Task description: In the entries that follow, the first line to write out is the one containing "before: black candle (no. 2 from left)", and the last is the one containing "after: blue mouse (no. 2 from left)". Reproduce that stretch exactly, with nothing before or after it.

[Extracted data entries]
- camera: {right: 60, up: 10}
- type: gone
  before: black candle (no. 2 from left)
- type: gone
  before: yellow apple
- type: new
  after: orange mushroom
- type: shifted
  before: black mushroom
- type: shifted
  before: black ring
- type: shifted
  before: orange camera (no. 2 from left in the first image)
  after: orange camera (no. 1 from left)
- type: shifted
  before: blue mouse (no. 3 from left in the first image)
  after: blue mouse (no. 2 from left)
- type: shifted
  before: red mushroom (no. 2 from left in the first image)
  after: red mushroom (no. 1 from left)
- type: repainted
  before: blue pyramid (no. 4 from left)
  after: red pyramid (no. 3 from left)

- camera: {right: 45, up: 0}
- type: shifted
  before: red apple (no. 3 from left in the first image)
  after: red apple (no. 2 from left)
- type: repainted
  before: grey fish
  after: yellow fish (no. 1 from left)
* * *
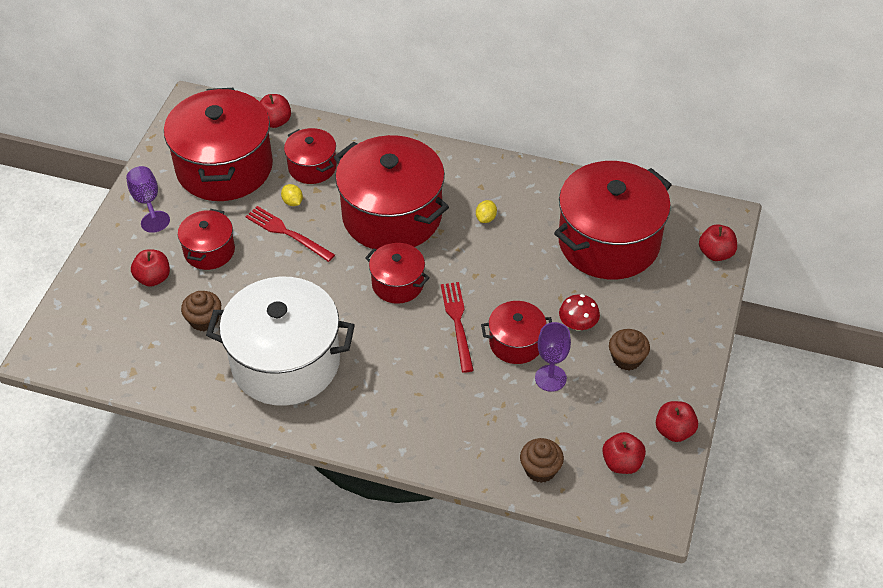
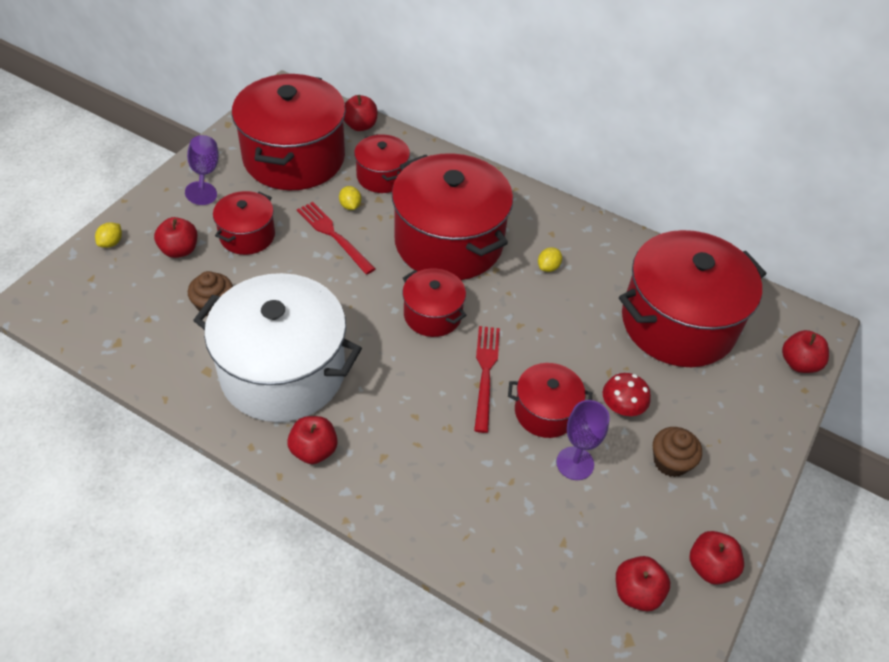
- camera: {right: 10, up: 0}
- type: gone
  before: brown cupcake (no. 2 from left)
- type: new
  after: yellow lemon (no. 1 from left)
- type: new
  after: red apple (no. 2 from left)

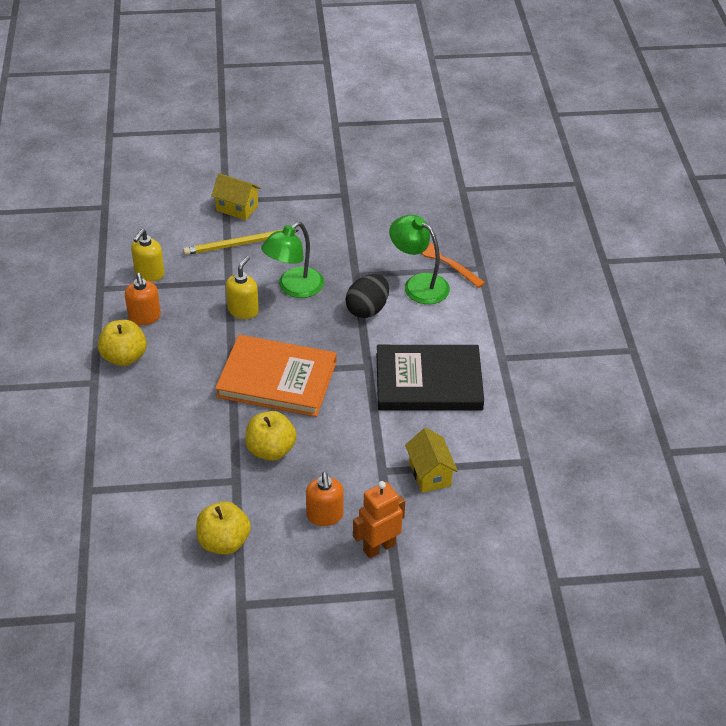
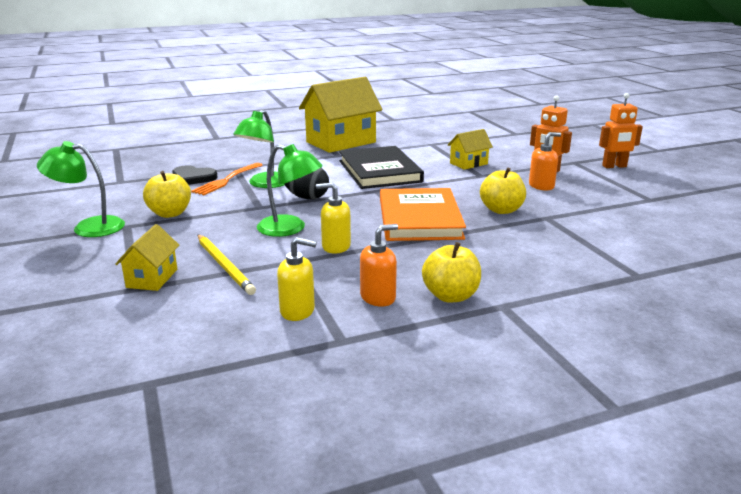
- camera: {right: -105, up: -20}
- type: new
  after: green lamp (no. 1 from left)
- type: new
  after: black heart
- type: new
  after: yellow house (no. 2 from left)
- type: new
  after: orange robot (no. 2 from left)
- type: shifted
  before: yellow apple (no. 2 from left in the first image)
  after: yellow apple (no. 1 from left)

Solution below:
  before: black candle (no. 2 from left)
- type: gone
  before: yellow apple
- type: new
  after: orange mushroom
- type: shifted
  before: black mushroom
- type: shifted
  before: black ring
- type: shifted
  before: orange camera (no. 2 from left in the first image)
  after: orange camera (no. 1 from left)
- type: shifted
  before: blue mouse (no. 3 from left in the first image)
  after: blue mouse (no. 2 from left)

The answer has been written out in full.